WORK TO COMPLETE: Which lines of the records contain the word "yellow"? Copy each one.

SOURCE DATA:
____________________
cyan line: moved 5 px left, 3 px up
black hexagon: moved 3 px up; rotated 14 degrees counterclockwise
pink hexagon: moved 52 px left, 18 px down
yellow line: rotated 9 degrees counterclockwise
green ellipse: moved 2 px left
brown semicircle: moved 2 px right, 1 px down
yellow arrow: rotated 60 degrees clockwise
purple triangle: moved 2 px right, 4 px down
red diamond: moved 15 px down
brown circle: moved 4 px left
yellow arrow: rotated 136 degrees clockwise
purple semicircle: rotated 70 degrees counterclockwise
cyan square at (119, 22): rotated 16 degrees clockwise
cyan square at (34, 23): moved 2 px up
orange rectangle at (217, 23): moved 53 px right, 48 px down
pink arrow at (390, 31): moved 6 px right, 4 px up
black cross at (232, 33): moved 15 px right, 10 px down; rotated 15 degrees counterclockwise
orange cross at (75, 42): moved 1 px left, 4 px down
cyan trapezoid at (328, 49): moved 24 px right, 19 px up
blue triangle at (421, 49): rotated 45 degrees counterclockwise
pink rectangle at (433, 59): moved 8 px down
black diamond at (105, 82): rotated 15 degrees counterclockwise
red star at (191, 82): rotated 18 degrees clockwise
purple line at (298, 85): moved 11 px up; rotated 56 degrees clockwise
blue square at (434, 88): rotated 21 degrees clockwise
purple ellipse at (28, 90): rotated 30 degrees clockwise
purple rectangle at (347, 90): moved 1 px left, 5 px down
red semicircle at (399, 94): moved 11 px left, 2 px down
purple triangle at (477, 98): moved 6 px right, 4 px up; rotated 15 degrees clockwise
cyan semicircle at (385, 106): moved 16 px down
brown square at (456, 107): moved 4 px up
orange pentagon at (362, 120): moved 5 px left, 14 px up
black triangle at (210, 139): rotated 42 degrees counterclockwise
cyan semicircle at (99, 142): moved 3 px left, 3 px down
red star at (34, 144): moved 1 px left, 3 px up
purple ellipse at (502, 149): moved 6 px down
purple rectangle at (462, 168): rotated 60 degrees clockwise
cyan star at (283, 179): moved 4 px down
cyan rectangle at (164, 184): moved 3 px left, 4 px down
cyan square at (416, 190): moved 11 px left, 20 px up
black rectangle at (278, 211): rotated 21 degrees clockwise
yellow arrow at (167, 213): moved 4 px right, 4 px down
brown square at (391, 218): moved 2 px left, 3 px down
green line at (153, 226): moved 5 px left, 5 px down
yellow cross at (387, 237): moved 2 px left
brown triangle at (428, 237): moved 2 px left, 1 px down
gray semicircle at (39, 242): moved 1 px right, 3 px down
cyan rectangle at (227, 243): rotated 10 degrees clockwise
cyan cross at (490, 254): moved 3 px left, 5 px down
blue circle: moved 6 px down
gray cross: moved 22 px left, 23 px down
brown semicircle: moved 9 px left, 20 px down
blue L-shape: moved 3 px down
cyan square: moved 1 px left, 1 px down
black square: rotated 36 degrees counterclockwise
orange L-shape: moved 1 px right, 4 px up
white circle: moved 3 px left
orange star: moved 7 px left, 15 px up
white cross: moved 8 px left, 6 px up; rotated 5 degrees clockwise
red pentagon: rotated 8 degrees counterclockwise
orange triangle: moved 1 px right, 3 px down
____________________
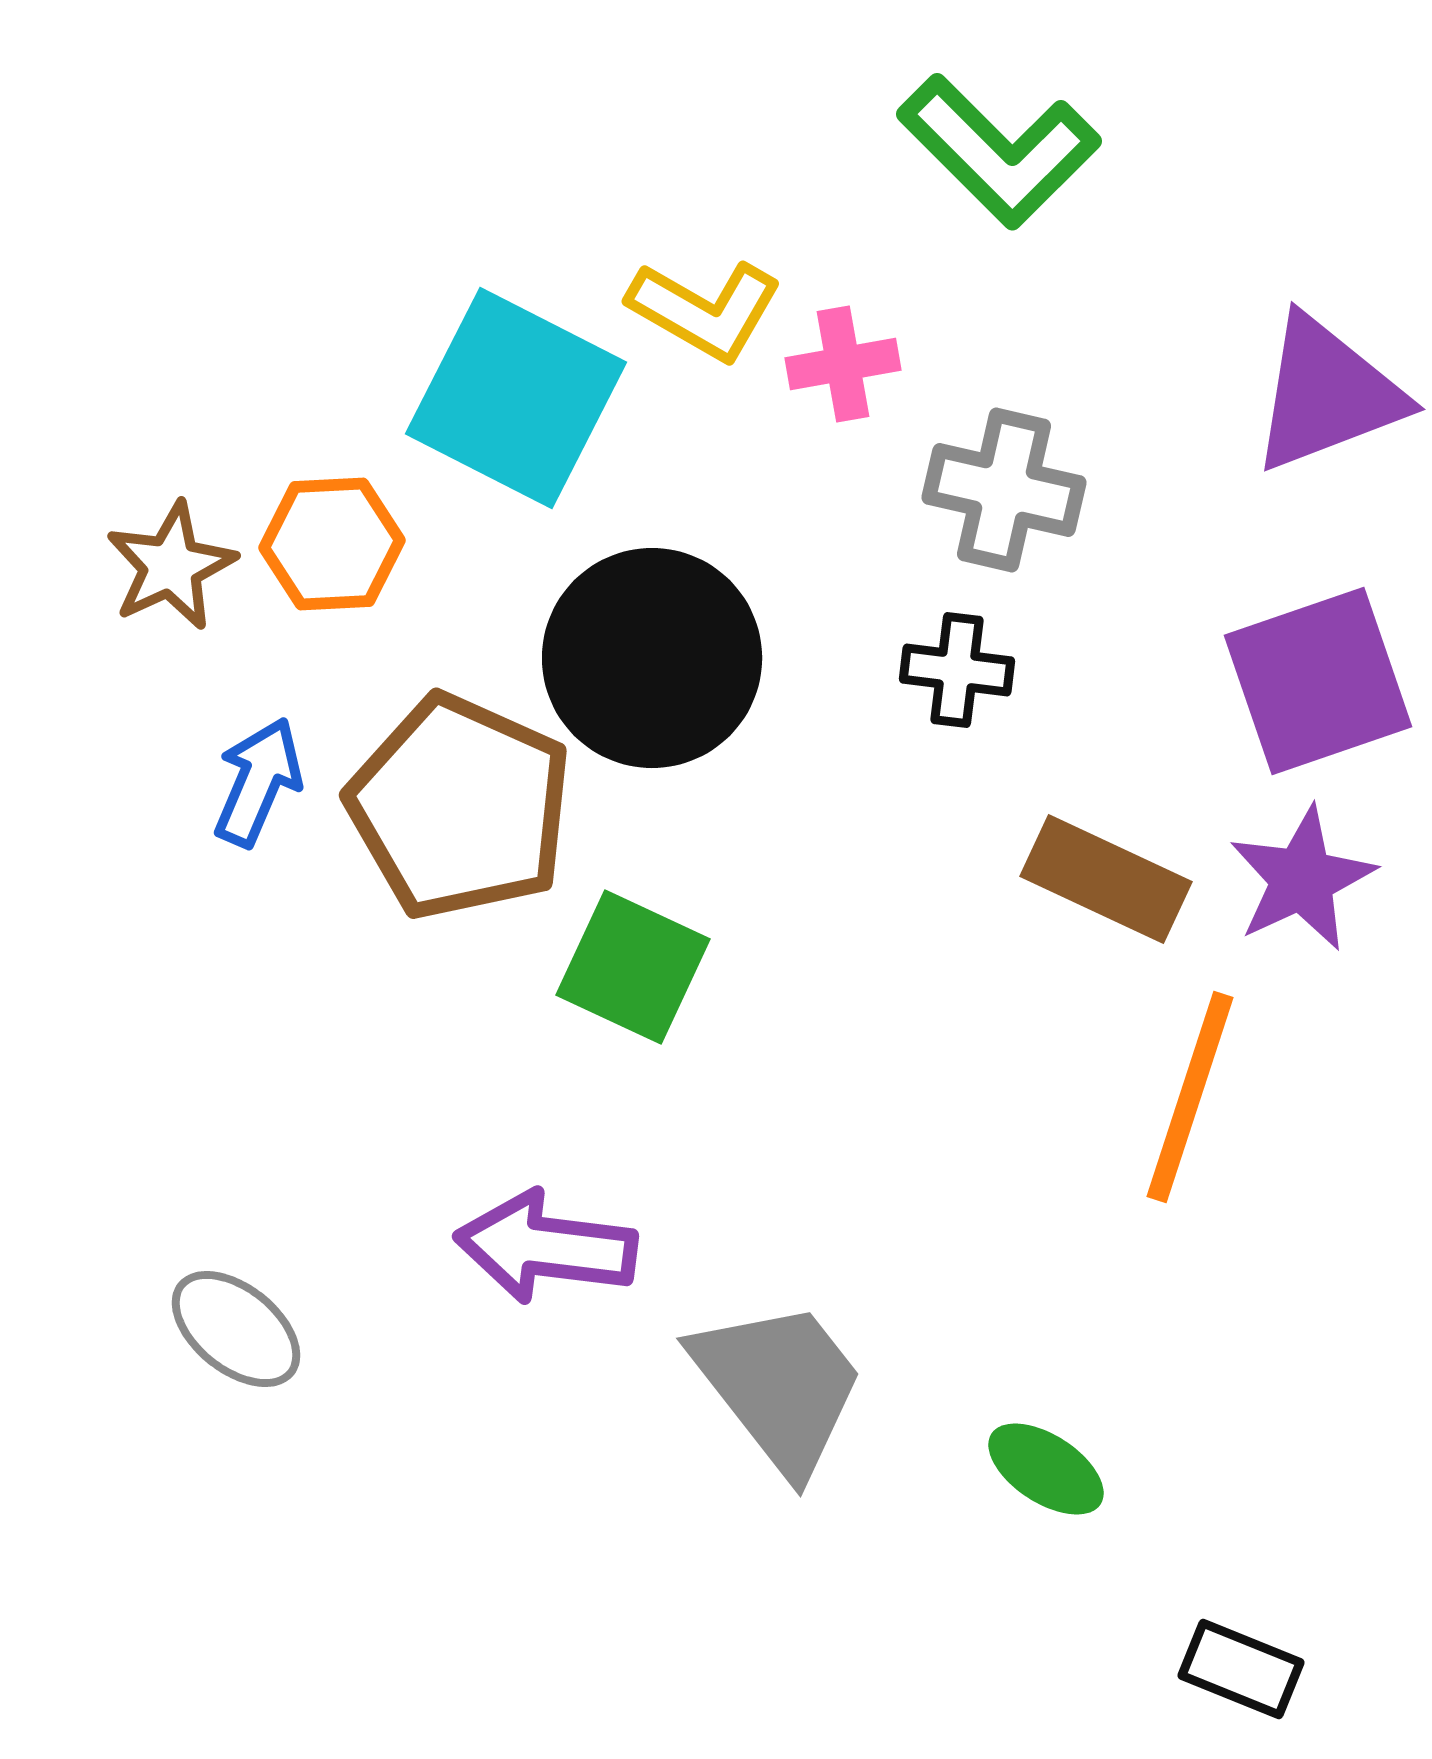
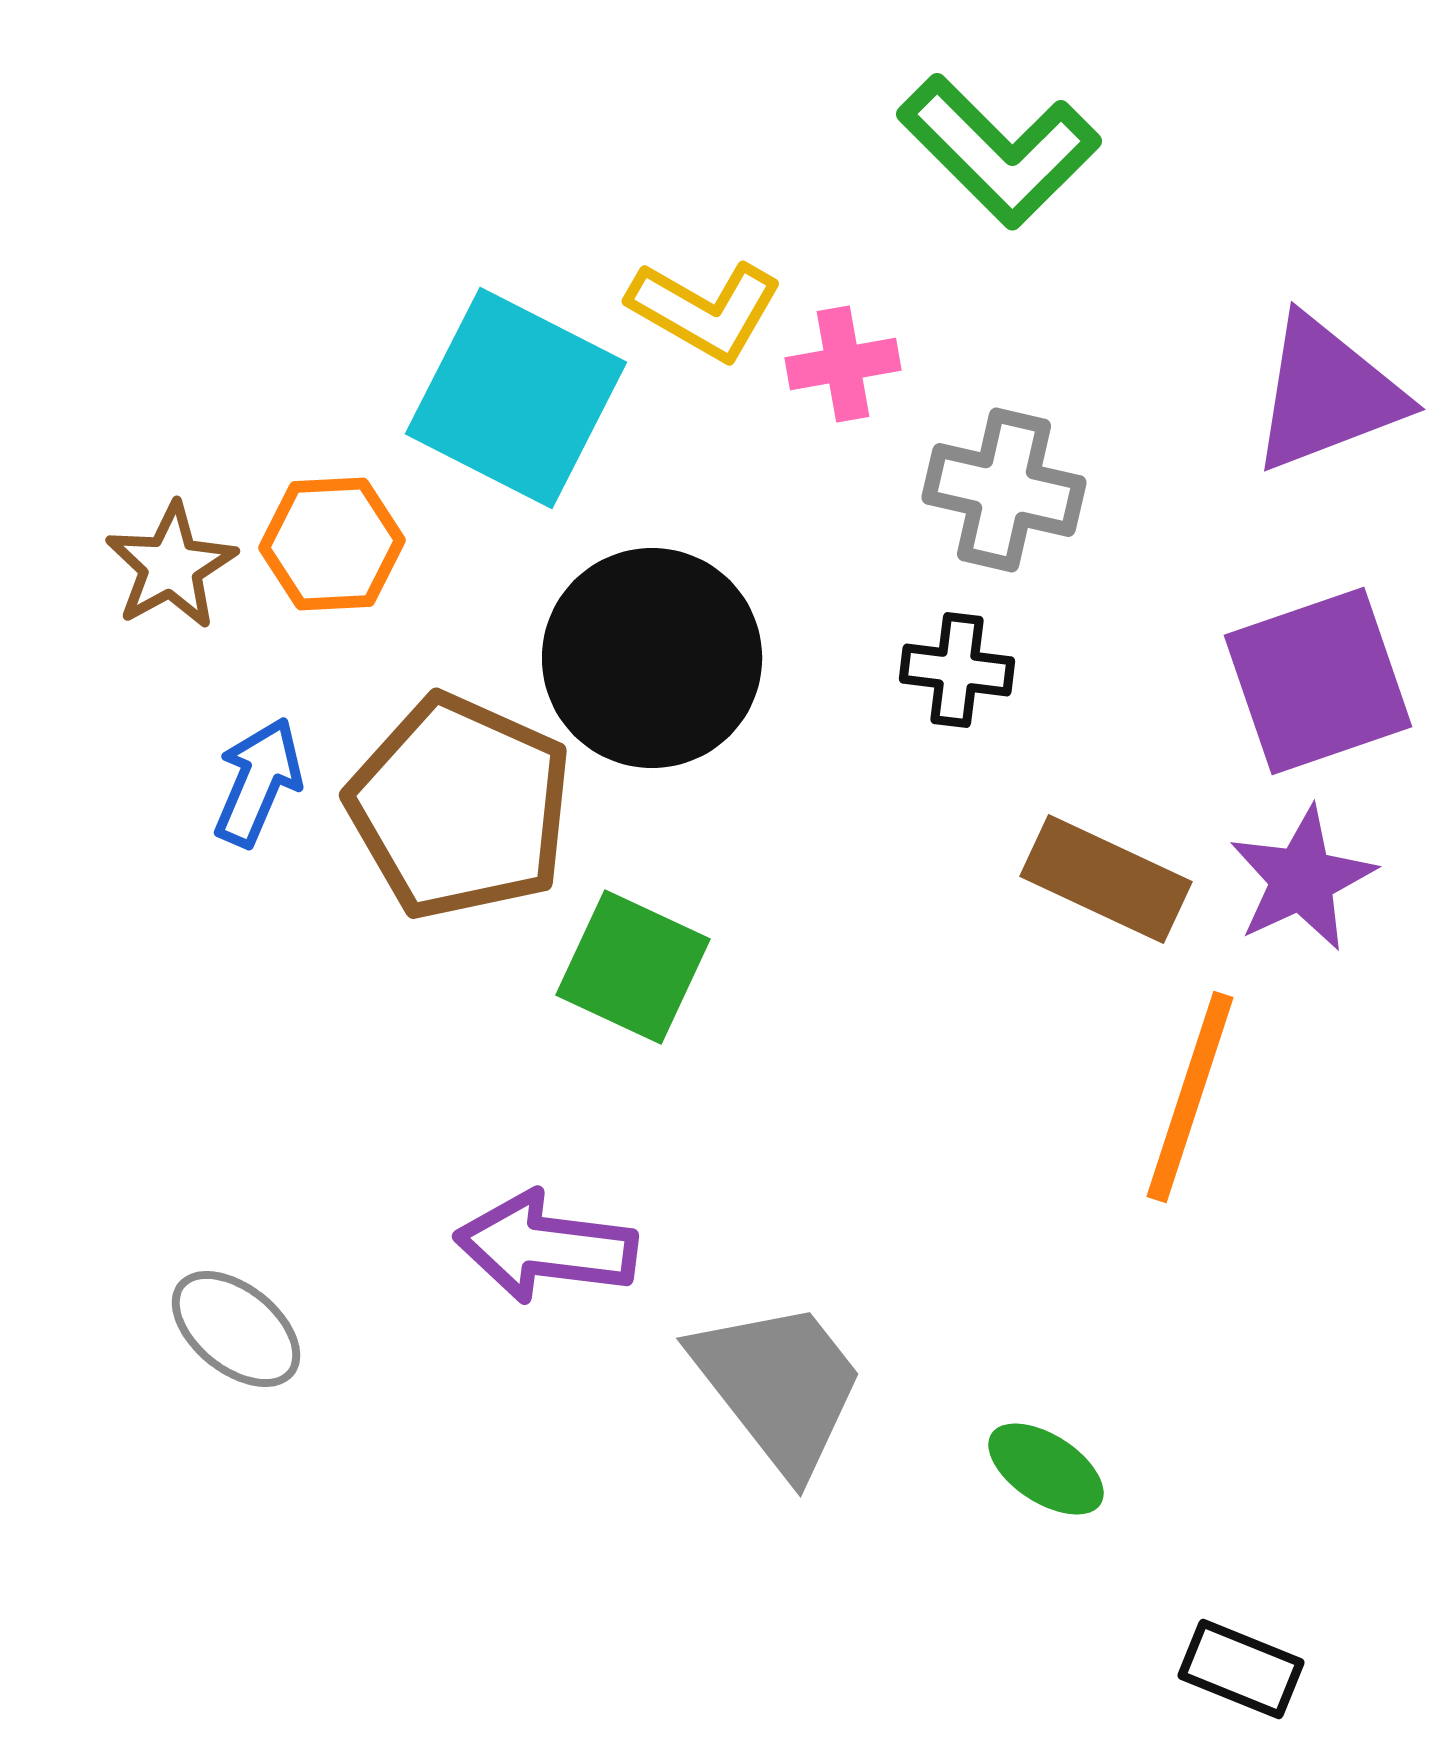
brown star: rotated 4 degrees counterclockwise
____________________
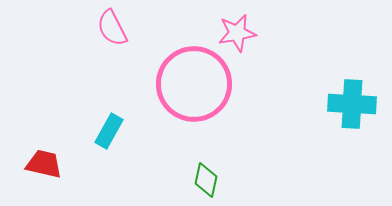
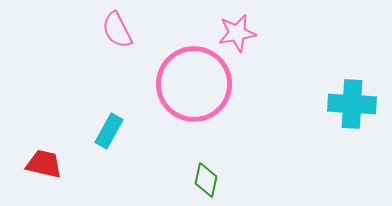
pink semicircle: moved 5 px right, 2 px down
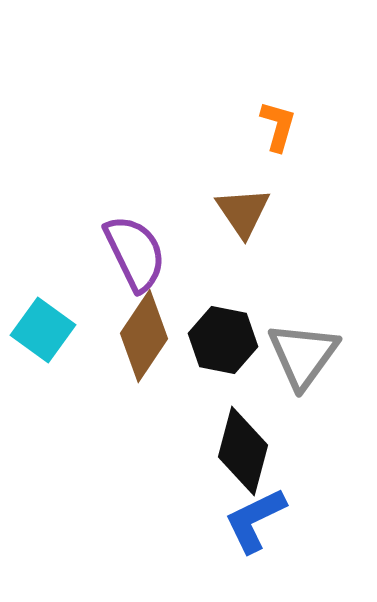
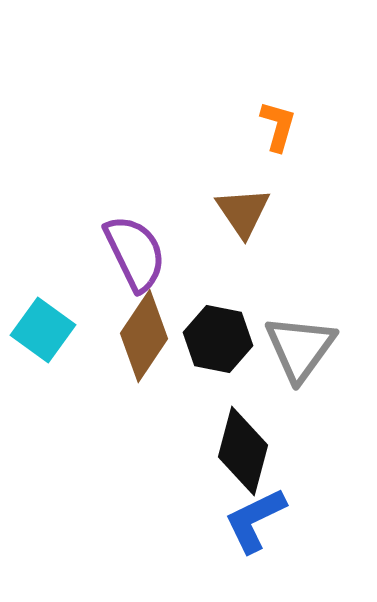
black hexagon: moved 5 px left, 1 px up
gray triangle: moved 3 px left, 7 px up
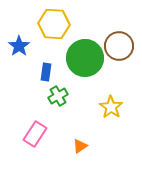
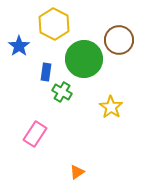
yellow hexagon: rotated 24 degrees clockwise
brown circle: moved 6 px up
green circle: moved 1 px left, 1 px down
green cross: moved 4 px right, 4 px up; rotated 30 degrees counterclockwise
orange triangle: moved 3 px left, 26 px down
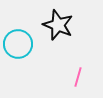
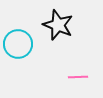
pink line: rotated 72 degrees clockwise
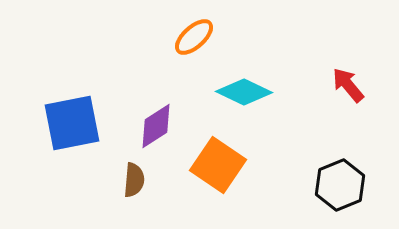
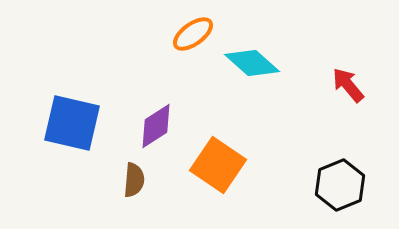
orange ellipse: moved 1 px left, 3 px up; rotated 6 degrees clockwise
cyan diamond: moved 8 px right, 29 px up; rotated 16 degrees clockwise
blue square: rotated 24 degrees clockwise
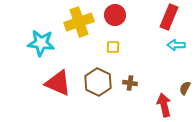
____________________
RESULT:
yellow line: rotated 9 degrees counterclockwise
yellow arrow: rotated 60 degrees clockwise
yellow arrow: rotated 136 degrees clockwise
yellow arrow at (167, 213): moved 4 px right, 4 px down
yellow cross at (387, 237): moved 2 px left
yellow hexagon: rotated 24 degrees clockwise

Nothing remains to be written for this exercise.